_Collected data_.
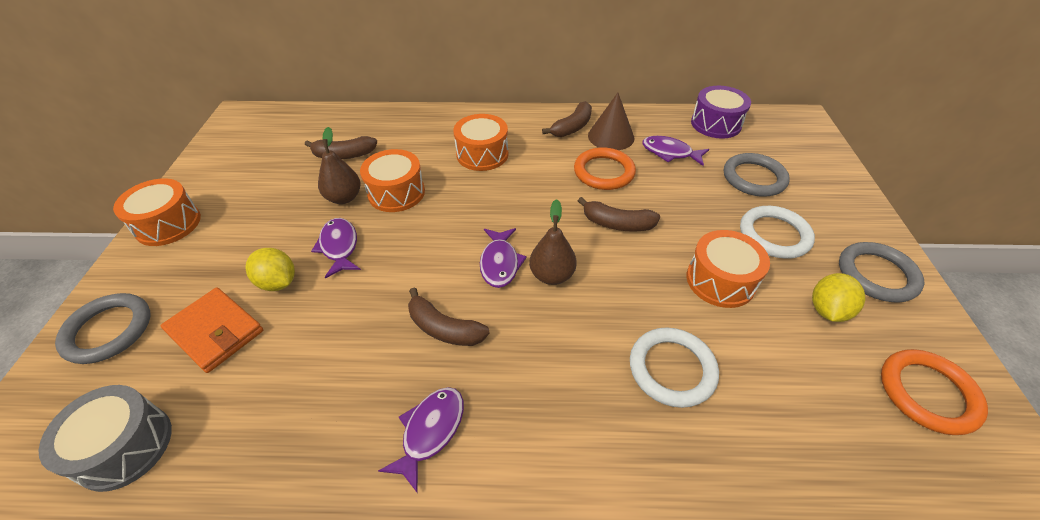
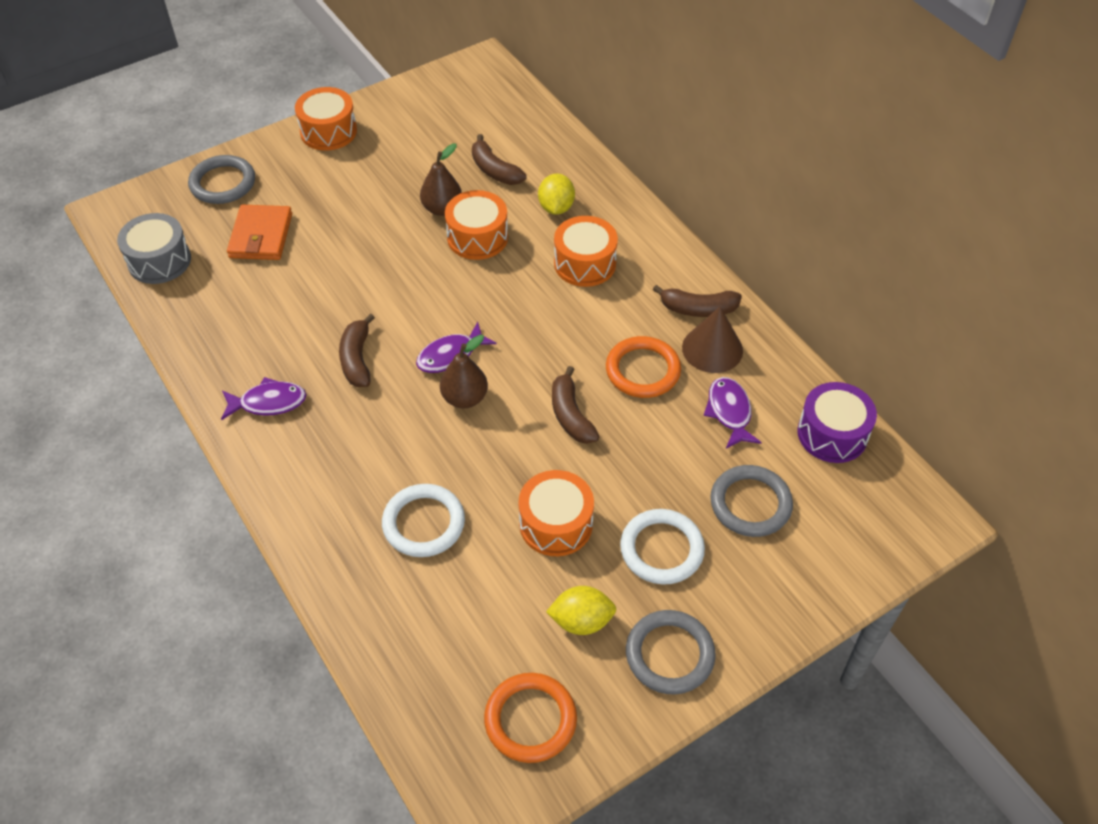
camera: 55 degrees right, 5 degrees up
(278, 282) = (325, 235): yellow lemon -> yellow lemon (556, 207)
(339, 247) = (386, 244): purple fish -> none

_What to do_. The data must be printed exactly, image-free.

_Finished task_.
camera: 55 degrees right, 5 degrees up
(278, 282) = (325, 235): yellow lemon -> yellow lemon (556, 207)
(339, 247) = (386, 244): purple fish -> none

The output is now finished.